● **Records to process**

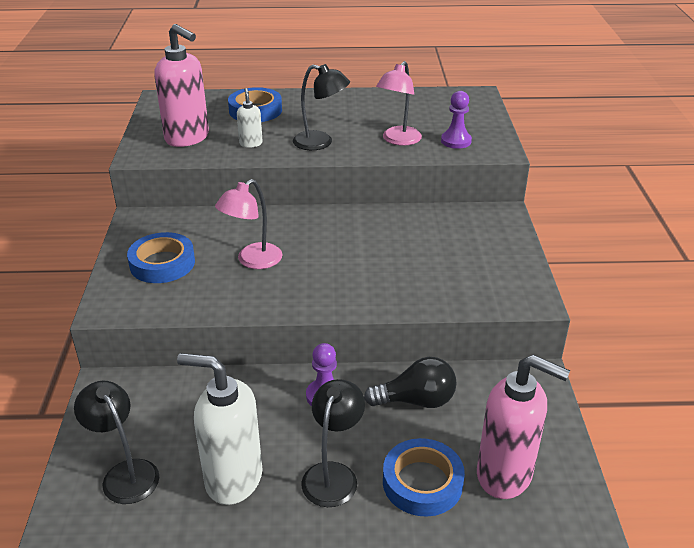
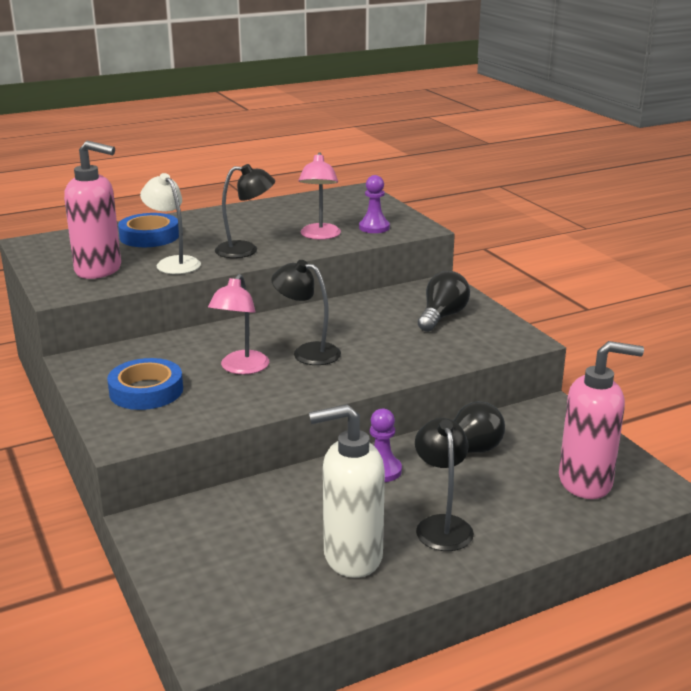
camera: 25 degrees left, 10 degrees down
black lamp [74,381,159,504] -> black lamp moved to [271,260,341,365]
white soap dispenser [237,88,263,148] -> white lamp [140,173,201,274]
blue tape [383,438,465,517] -> none
none -> black light bulb [418,271,470,332]

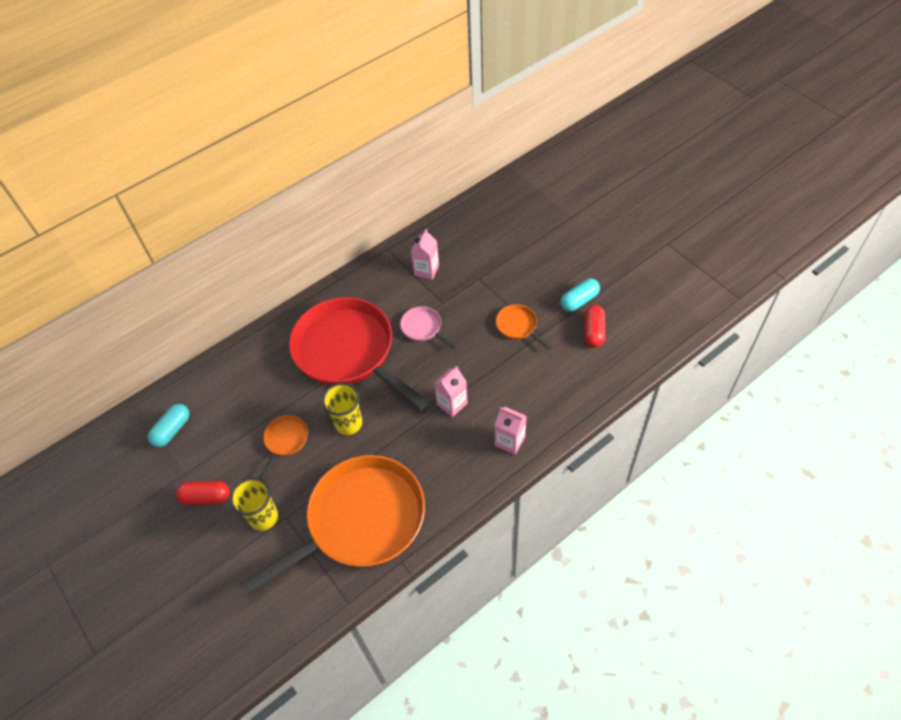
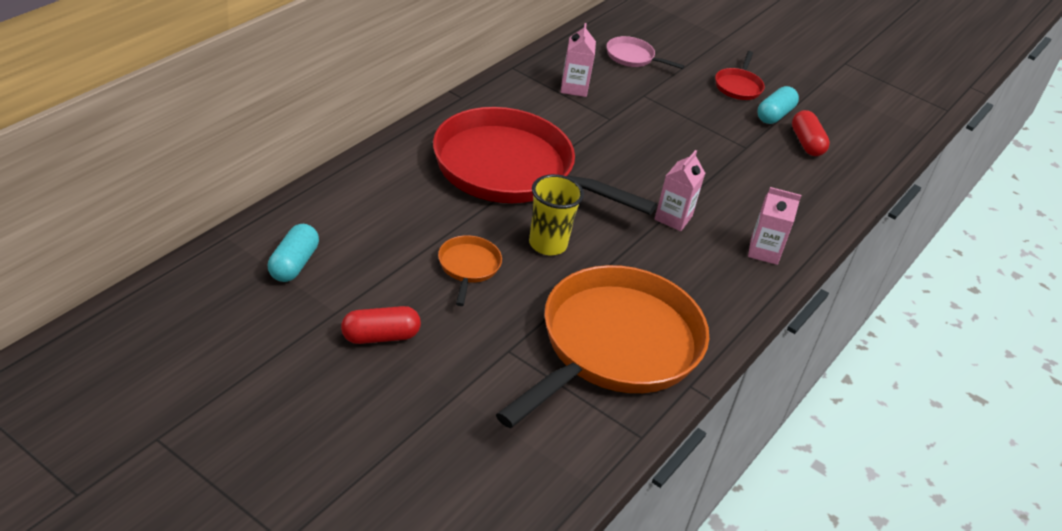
camera: 25 degrees left, 15 degrees down
yellow cup [230,477,278,531] -> none
pink pan [400,306,457,349] -> pink pan moved to [607,36,685,69]
orange pan [496,304,553,350] -> none
none -> red pan [715,51,765,100]

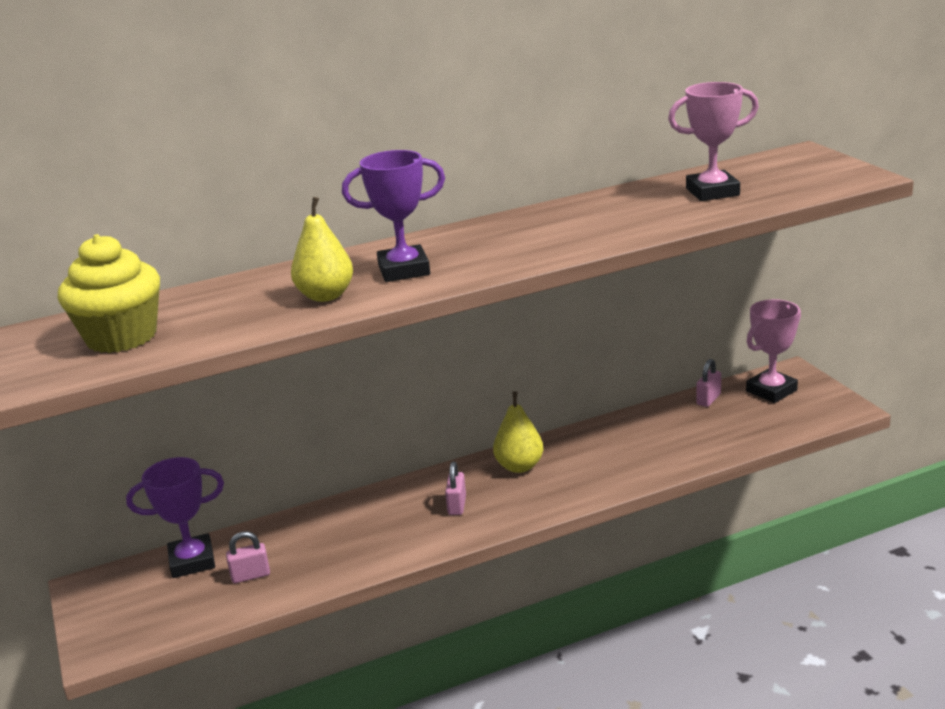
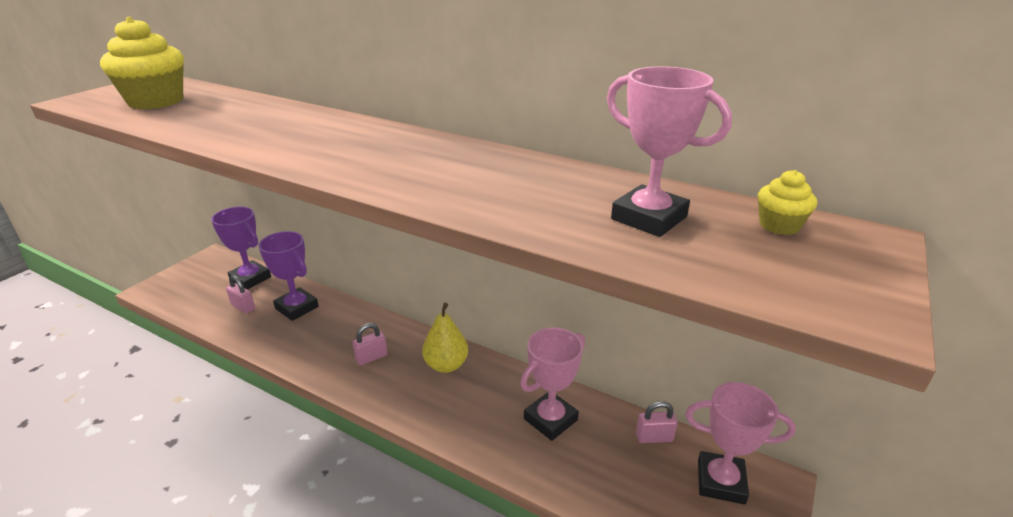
camera: 50 degrees right, 5 degrees up
yellow pear [291,197,353,302] -> none
purple trophy [342,150,445,282] -> purple trophy moved to [258,231,319,321]
none -> pink trophy [520,328,585,441]
none -> yellow cupcake [758,170,817,235]

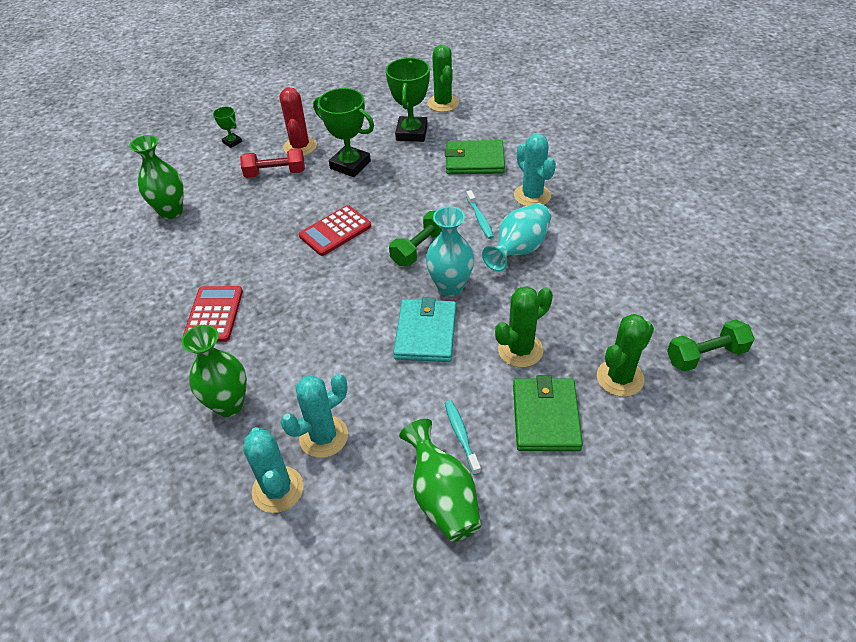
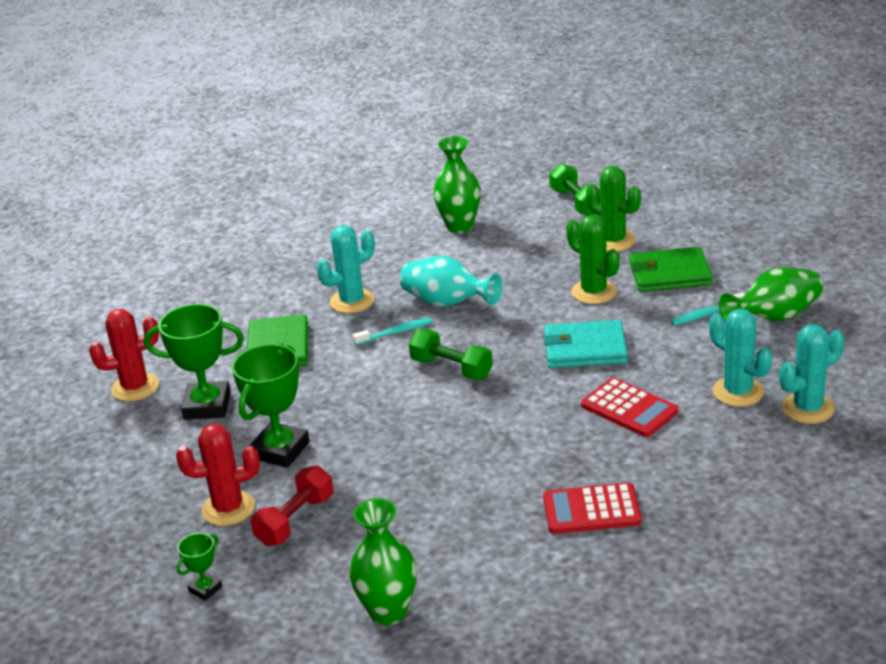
camera: 95 degrees left, 15 degrees down
green vase [181,325,247,417] -> green vase moved to [433,136,481,233]
red dumbbell [240,148,305,178] -> red dumbbell turned 45 degrees clockwise [251,466,333,546]
red calculator [299,205,372,256] -> red calculator moved to [581,377,678,437]
turquoise vase [426,206,474,297] -> none
green cactus [427,45,459,112] -> red cactus [89,309,159,401]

● **What you will do**
For this exercise, return exactly the lines above from the line with "purple trophy [342,150,445,282]" through the line with "red calculator [299,205,372,256]", both included. Do not copy the pictures.

● **Solution for this exercise**
purple trophy [342,150,445,282] -> purple trophy moved to [258,231,319,321]
none -> pink trophy [520,328,585,441]
none -> yellow cupcake [758,170,817,235]

camera: 95 degrees left, 15 degrees down
green vase [181,325,247,417] -> green vase moved to [433,136,481,233]
red dumbbell [240,148,305,178] -> red dumbbell turned 45 degrees clockwise [251,466,333,546]
red calculator [299,205,372,256] -> red calculator moved to [581,377,678,437]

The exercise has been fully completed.